- TASK TO CARRY OUT:
Produce word for word the lines of the data below running from the one that has "grey cup: 3 -> 4" to the one that has "white hat: 2 -> 3", inclusive, and no others.

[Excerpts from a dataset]

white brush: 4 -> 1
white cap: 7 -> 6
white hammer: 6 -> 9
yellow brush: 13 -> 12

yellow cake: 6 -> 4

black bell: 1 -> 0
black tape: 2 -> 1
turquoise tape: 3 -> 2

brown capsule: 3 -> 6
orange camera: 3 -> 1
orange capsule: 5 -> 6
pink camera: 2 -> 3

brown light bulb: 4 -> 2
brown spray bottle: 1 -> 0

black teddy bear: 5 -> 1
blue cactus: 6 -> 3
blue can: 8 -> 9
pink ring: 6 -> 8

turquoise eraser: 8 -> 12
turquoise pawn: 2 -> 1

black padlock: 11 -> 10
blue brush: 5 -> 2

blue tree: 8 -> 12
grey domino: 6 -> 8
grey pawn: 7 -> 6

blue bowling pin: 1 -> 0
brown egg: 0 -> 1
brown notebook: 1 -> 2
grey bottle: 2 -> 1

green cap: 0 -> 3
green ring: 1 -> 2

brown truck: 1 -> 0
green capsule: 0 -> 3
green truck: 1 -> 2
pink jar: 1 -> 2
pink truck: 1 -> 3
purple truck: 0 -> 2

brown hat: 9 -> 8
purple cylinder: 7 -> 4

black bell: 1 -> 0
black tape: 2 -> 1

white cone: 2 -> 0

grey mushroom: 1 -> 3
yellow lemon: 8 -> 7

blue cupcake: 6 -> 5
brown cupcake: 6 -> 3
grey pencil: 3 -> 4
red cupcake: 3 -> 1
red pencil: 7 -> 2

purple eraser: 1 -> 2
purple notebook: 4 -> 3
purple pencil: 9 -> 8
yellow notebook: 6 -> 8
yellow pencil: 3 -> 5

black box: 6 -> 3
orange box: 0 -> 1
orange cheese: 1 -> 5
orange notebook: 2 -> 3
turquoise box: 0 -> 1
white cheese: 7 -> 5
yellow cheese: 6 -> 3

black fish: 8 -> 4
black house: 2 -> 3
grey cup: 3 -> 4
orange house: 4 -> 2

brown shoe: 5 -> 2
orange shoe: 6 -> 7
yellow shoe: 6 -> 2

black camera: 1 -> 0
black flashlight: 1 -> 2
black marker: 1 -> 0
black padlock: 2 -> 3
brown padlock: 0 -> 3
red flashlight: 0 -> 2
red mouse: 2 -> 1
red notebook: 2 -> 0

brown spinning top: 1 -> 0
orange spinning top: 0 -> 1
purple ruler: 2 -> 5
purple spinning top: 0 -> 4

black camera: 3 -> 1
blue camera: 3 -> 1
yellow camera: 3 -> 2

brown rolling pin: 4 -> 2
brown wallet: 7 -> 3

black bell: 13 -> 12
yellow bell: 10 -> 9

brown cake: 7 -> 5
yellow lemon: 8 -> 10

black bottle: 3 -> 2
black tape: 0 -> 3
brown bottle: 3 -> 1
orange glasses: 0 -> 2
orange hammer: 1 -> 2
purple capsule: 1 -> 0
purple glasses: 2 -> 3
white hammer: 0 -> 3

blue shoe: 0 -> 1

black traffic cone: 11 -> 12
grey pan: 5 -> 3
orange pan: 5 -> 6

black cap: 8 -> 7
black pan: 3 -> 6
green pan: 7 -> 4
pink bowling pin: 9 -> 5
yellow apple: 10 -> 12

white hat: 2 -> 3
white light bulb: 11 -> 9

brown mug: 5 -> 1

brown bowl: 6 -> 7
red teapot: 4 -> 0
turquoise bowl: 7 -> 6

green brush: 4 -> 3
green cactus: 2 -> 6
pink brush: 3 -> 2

- RESULT OF THIS EXERCISE:
grey cup: 3 -> 4
orange house: 4 -> 2

brown shoe: 5 -> 2
orange shoe: 6 -> 7
yellow shoe: 6 -> 2

black camera: 1 -> 0
black flashlight: 1 -> 2
black marker: 1 -> 0
black padlock: 2 -> 3
brown padlock: 0 -> 3
red flashlight: 0 -> 2
red mouse: 2 -> 1
red notebook: 2 -> 0

brown spinning top: 1 -> 0
orange spinning top: 0 -> 1
purple ruler: 2 -> 5
purple spinning top: 0 -> 4

black camera: 3 -> 1
blue camera: 3 -> 1
yellow camera: 3 -> 2

brown rolling pin: 4 -> 2
brown wallet: 7 -> 3

black bell: 13 -> 12
yellow bell: 10 -> 9

brown cake: 7 -> 5
yellow lemon: 8 -> 10

black bottle: 3 -> 2
black tape: 0 -> 3
brown bottle: 3 -> 1
orange glasses: 0 -> 2
orange hammer: 1 -> 2
purple capsule: 1 -> 0
purple glasses: 2 -> 3
white hammer: 0 -> 3

blue shoe: 0 -> 1

black traffic cone: 11 -> 12
grey pan: 5 -> 3
orange pan: 5 -> 6

black cap: 8 -> 7
black pan: 3 -> 6
green pan: 7 -> 4
pink bowling pin: 9 -> 5
yellow apple: 10 -> 12

white hat: 2 -> 3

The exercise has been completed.